- [What you have to do] Leave the images aside and copy out the whole listing, exact to the word.

- [Provided data]

--- START ---

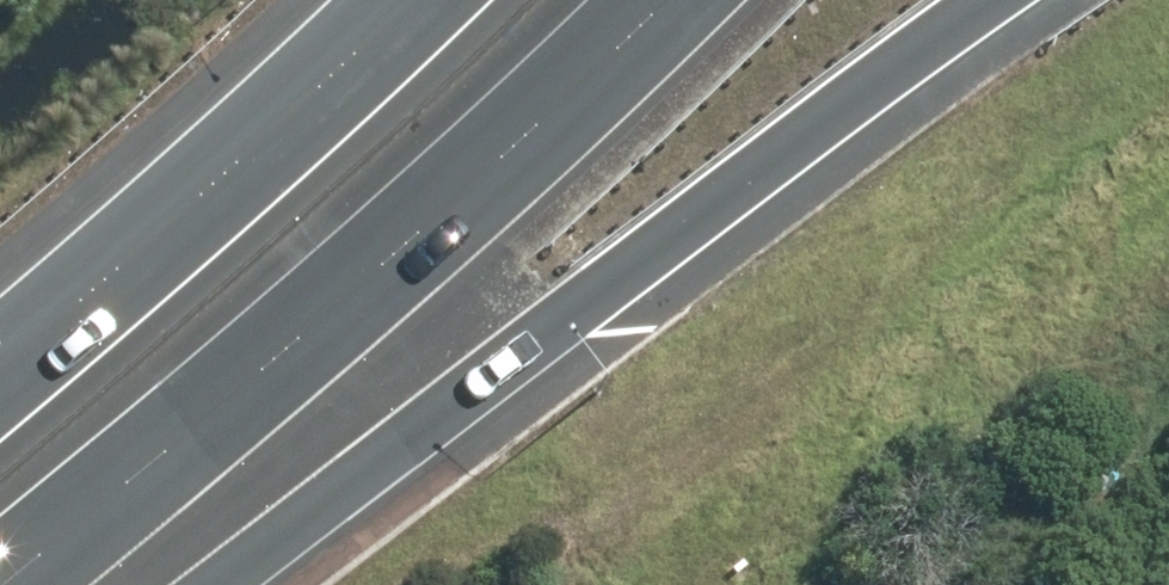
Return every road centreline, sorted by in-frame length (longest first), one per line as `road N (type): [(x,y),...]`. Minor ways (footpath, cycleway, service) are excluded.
road 1 (motorway): [(1044,0),(257,584)]
road 2 (motorway): [(681,0),(226,428),(33,584)]
road 3 (motorway): [(0,349),(397,0)]

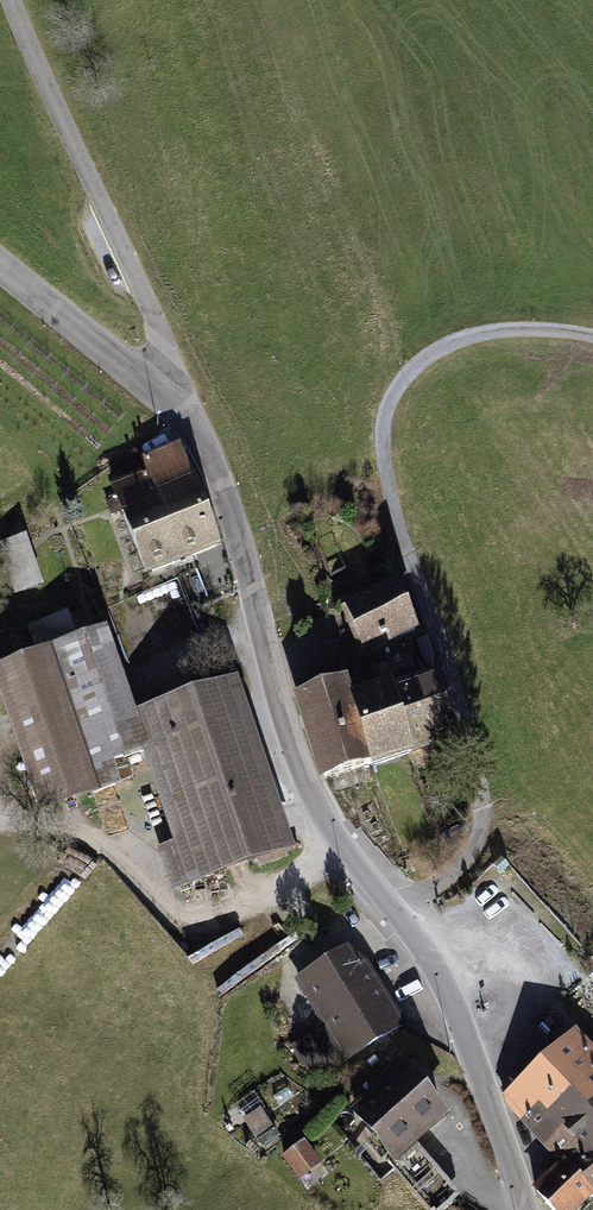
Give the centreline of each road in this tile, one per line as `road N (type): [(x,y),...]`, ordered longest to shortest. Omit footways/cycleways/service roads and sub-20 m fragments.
road 1 (tertiary): [(168,401),(195,428),(220,483),(305,780),(326,821),(430,961),(528,1209)]
road 2 (unclassified): [(168,401),(172,374),(161,337),(19,0)]
road 3 (track): [(0,820),(70,831),(104,849),(204,932),(346,849)]
road 4 (tertiary): [(0,264),(168,401)]

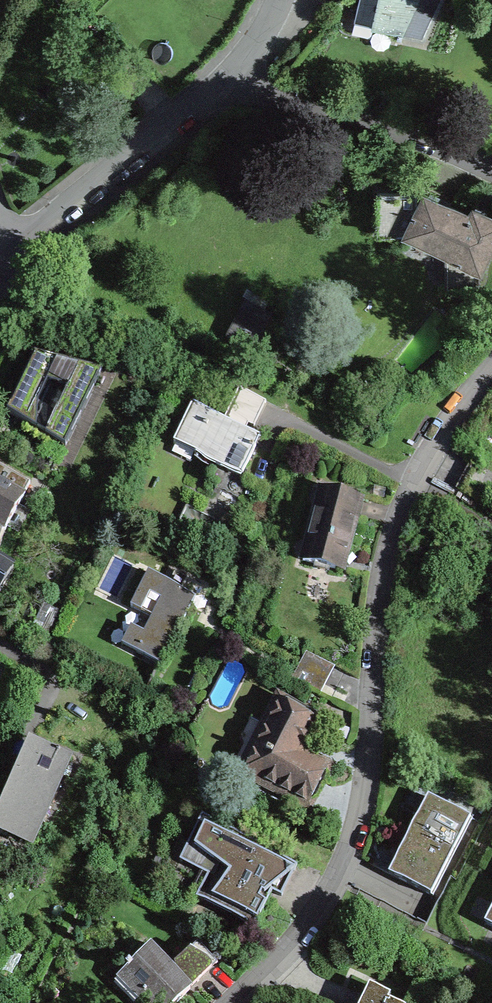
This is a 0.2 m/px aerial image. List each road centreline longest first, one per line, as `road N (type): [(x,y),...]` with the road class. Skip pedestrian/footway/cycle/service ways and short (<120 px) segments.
road 1 (residential): [(217,1002),(302,891),(345,798),(368,562),(409,476),(491,367)]
road 2 (residential): [(491,165),(381,123),(220,86)]
road 3 (residential): [(17,250),(220,86)]

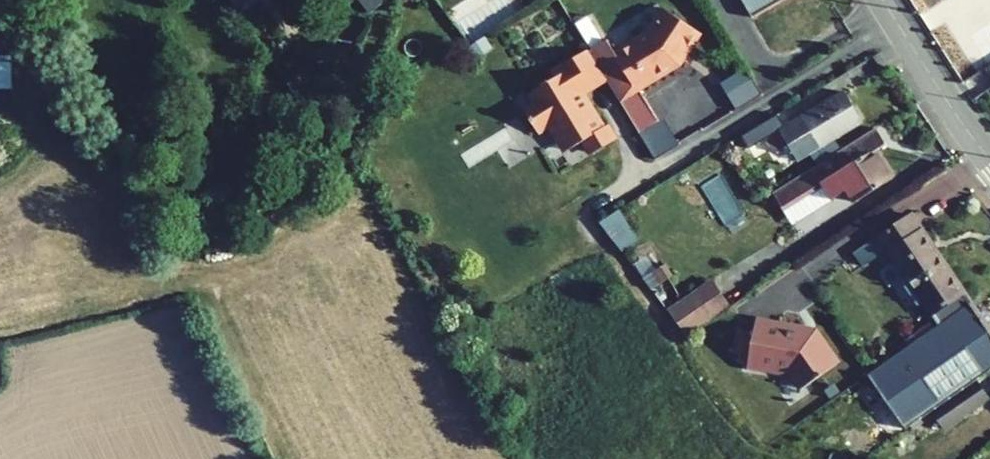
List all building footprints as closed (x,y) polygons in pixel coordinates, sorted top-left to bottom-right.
[(369,13),(381,4),(378,0),(359,0),(369,13)] [(781,0),(741,0),(752,17),(781,0)] [(605,78),(639,134),(658,122),(639,90),(679,65),(700,33),(663,8),(648,31),(614,51),(607,39),(588,51),(605,78)] [(470,46),(478,58),(492,49),(484,37),(470,46)] [(478,58),(470,46),(467,47),(475,60),(478,58)] [(588,51),(551,72),(555,78),(531,93),(537,103),(524,111),(536,130),(550,122),(567,150),(584,139),(592,153),(614,140),(594,107),(587,106),(580,94),(605,78),(588,51)] [(759,92),(747,71),(725,85),(737,105),(759,92)] [(862,123),(844,92),(785,126),(778,114),(742,135),(750,149),(767,139),(775,152),(788,144),(798,161),(862,123)] [(663,119),(658,122),(639,134),(653,156),(677,141),(663,119)] [(844,187),(854,203),(893,178),(876,151),(886,144),(877,130),(774,195),(784,211),(803,198),(818,210),(831,201),(832,195),(844,187)] [(599,221),(617,250),(636,238),(618,209),(599,221)] [(989,370),(989,331),(912,215),(879,237),(905,277),(901,280),(917,303),(921,301),(938,327),(935,329),(909,347),(868,375),(875,385),(904,428),(910,426),(933,410),(976,380),(989,370)] [(673,276),(666,264),(644,278),(651,290),(673,276)] [(687,336),(728,308),(710,280),(667,309),(687,336)] [(909,347),(935,329),(930,322),(904,340),(909,347)] [(936,415),(945,428),(988,399),(976,380),(933,410),(936,415)] [(904,428),(875,385),(858,398),(888,441),(904,428)] [(936,415),(933,410),(910,426),(913,430),(936,415)]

--- END ---

- [Answer box]
Return every road centreline, sorted by in-frame length (longest first), one per line as `road N (type): [(x,y),...]`. Minor ways (footpath, cycleway, service) are excluded.
road 1 (motorway): [(1044,0),(257,584)]
road 2 (motorway): [(681,0),(226,428),(33,584)]
road 3 (motorway): [(0,349),(397,0)]

Give the centreline of each road in this tile, one per line as `road N (type): [(x,y),...]`, ordered longest to shortest. Omit footways/cycleways/service roads and sub-20 m fragments.
road 1 (tertiary): [(168,401),(195,428),(220,483),(305,780),(326,821),(430,961),(528,1209)]
road 2 (unclassified): [(168,401),(172,374),(161,337),(19,0)]
road 3 (track): [(0,820),(70,831),(104,849),(204,932),(346,849)]
road 4 (tertiary): [(0,264),(168,401)]

This is a 0.2 m/px aerial image. List each road centreline longest first, one per line, as `road N (type): [(x,y),...]` with the road class. Skip pedestrian/footway/cycle/service ways and short (<120 px) segments.
road 1 (residential): [(217,1002),(302,891),(345,798),(368,562),(409,476),(491,367)]
road 2 (residential): [(491,165),(381,123),(220,86)]
road 3 (residential): [(17,250),(220,86)]

List all building footprints as closed (x,y) polygons in pixel coordinates, sorted top-left to bottom-right.
[(369,13),(381,4),(378,0),(359,0),(369,13)] [(781,0),(741,0),(752,17),(781,0)] [(605,78),(639,134),(658,122),(639,90),(679,65),(700,33),(663,8),(648,31),(614,51),(607,39),(588,51),(605,78)] [(470,46),(478,58),(492,49),(484,37),(470,46)] [(478,58),(470,46),(467,47),(475,60),(478,58)] [(588,51),(551,72),(555,78),(531,93),(537,103),(524,111),(536,130),(550,122),(567,150),(584,139),(592,153),(614,140),(594,107),(587,106),(580,94),(605,78),(588,51)] [(759,92),(747,71),(725,85),(737,105),(759,92)] [(862,123),(844,92),(785,126),(778,114),(742,135),(750,149),(767,139),(775,152),(788,144),(798,161),(862,123)] [(663,119),(658,122),(639,134),(653,156),(677,141),(663,119)] [(844,187),(854,203),(893,178),(876,151),(886,144),(877,130),(774,195),(784,211),(803,198),(818,210),(831,201),(832,195),(844,187)] [(599,221),(617,250),(636,238),(618,209),(599,221)] [(989,370),(989,331),(912,215),(879,237),(905,277),(901,280),(917,303),(921,301),(938,327),(935,329),(909,347),(868,375),(875,385),(904,428),(910,426),(933,410),(976,380),(989,370)] [(673,276),(666,264),(644,278),(651,290),(673,276)] [(687,336),(728,308),(710,280),(667,309),(687,336)] [(909,347),(935,329),(930,322),(904,340),(909,347)] [(936,415),(945,428),(988,399),(976,380),(933,410),(936,415)] [(904,428),(875,385),(858,398),(888,441),(904,428)] [(936,415),(933,410),(910,426),(913,430),(936,415)]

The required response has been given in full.